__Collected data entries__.
____
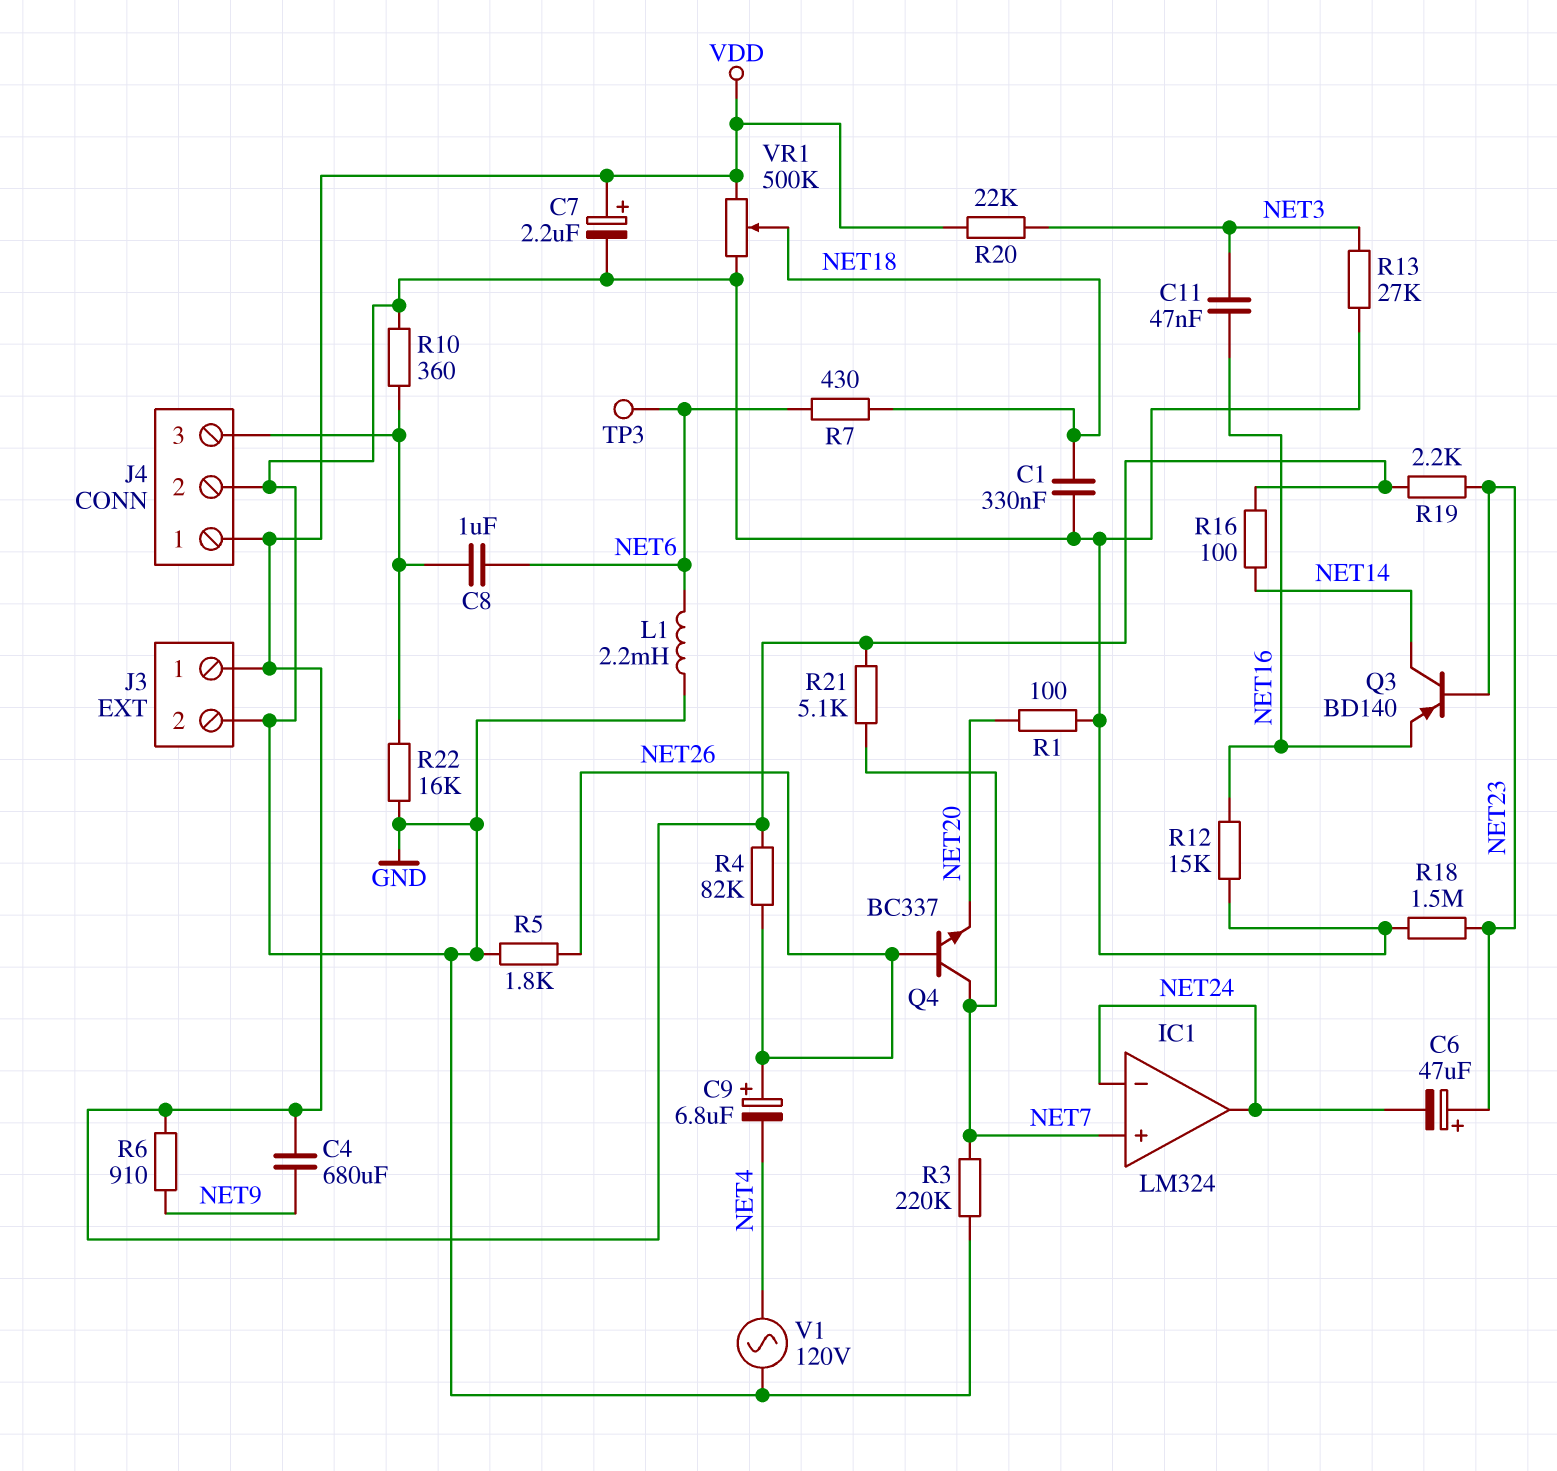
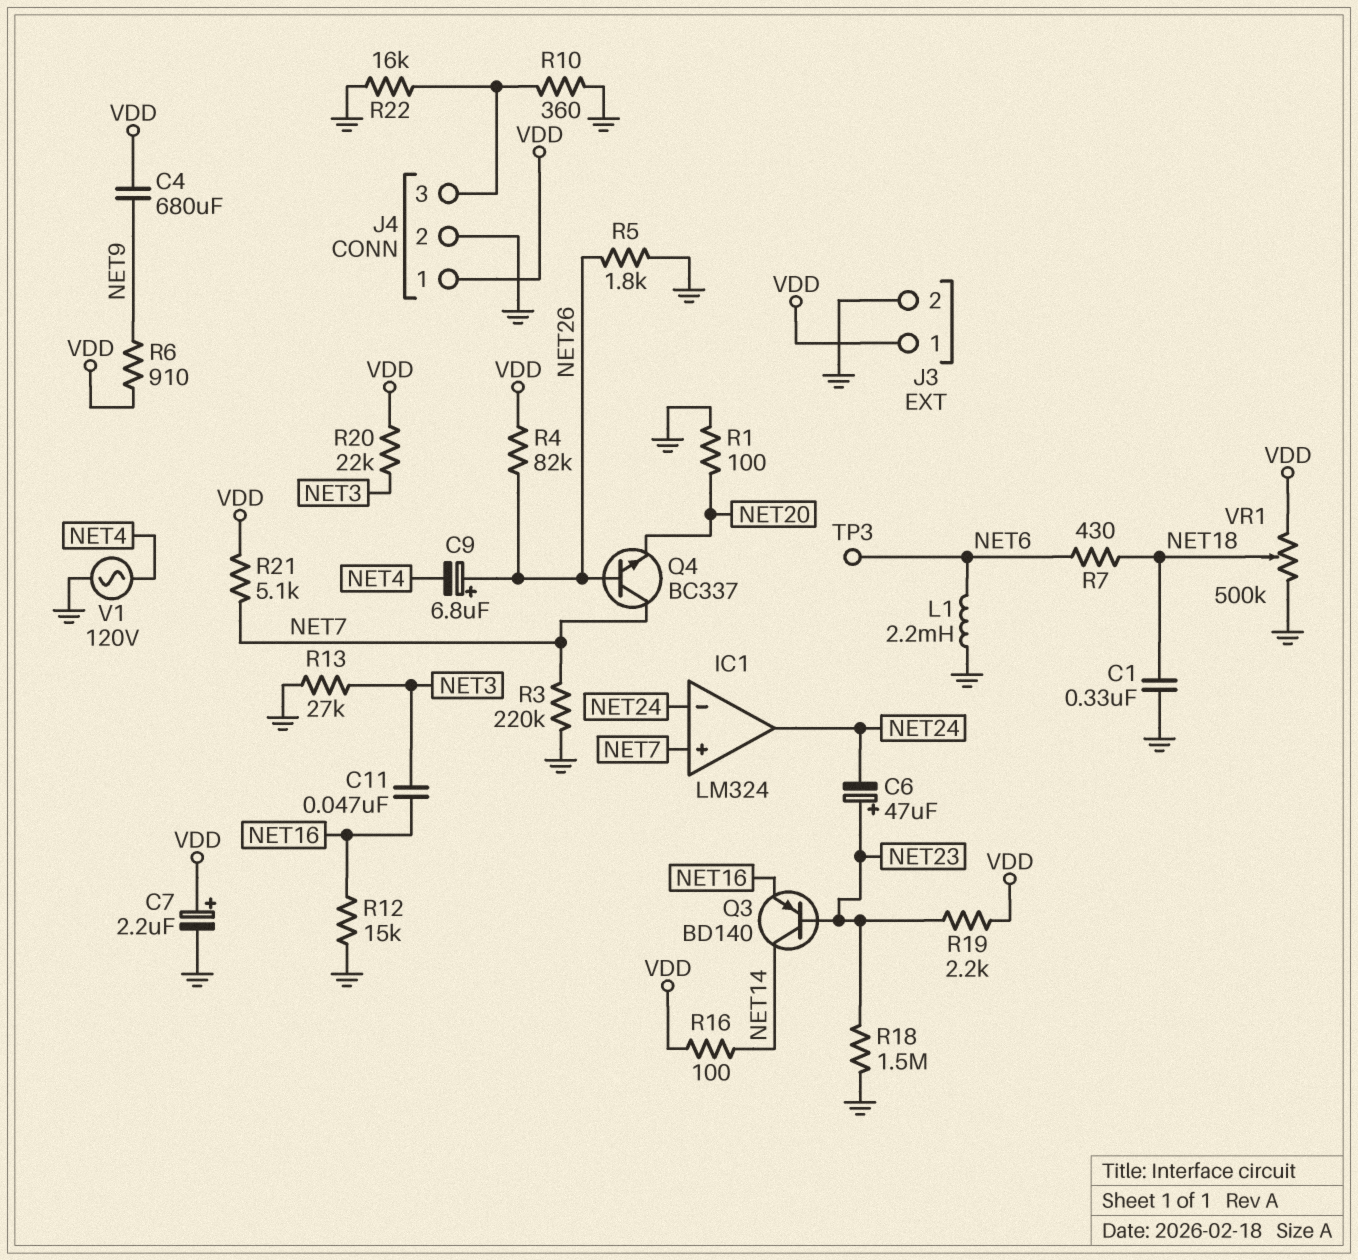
C8: 1uF (J4/3, NET6) -> none

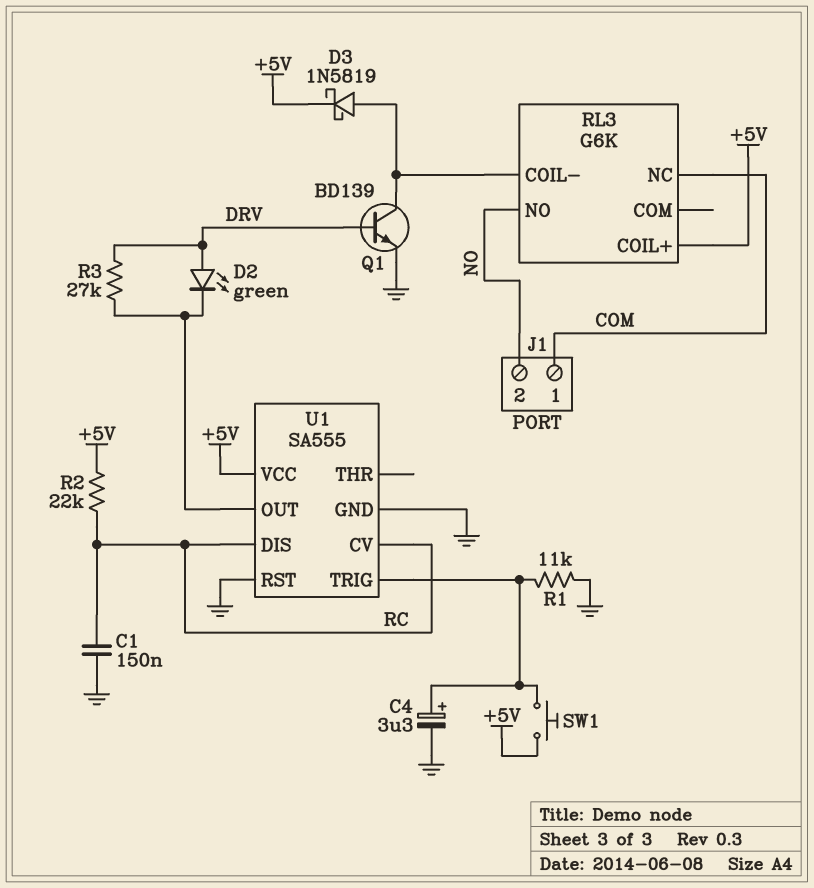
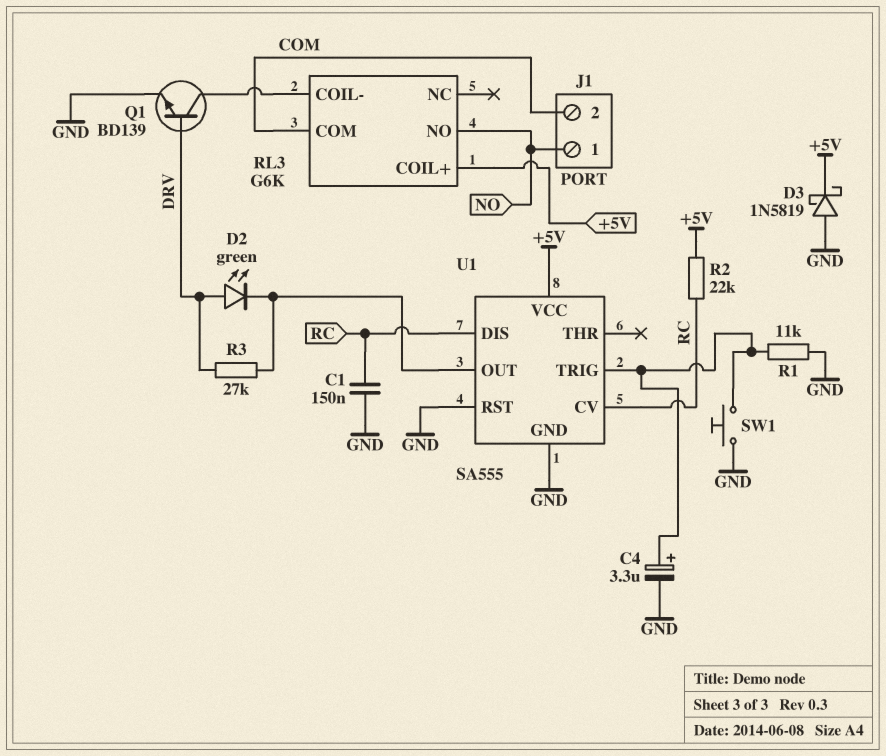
D3: schottky 1N5819 (A RL3/COIL-, K +5V) -> schottky 1N5819 (A GND, K +5V)
J1 pin 1: COM -> NO
J1 pin 2: NO -> COM
RL3 pin COM: none -> COM
RL3 pin NC: COM -> none
SW1: button (+5V, U1/TRIG) -> button (GND, U1/TRIG)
____
__WHAT YOU HAVE TO DO__. Go through the entries above and print each one exactly, minus the pictures.

__RESPONSE AREA__.
C8: 1uF (J4/3, NET6) -> none

D3: schottky 1N5819 (A RL3/COIL-, K +5V) -> schottky 1N5819 (A GND, K +5V)
J1 pin 1: COM -> NO
J1 pin 2: NO -> COM
RL3 pin COM: none -> COM
RL3 pin NC: COM -> none
SW1: button (+5V, U1/TRIG) -> button (GND, U1/TRIG)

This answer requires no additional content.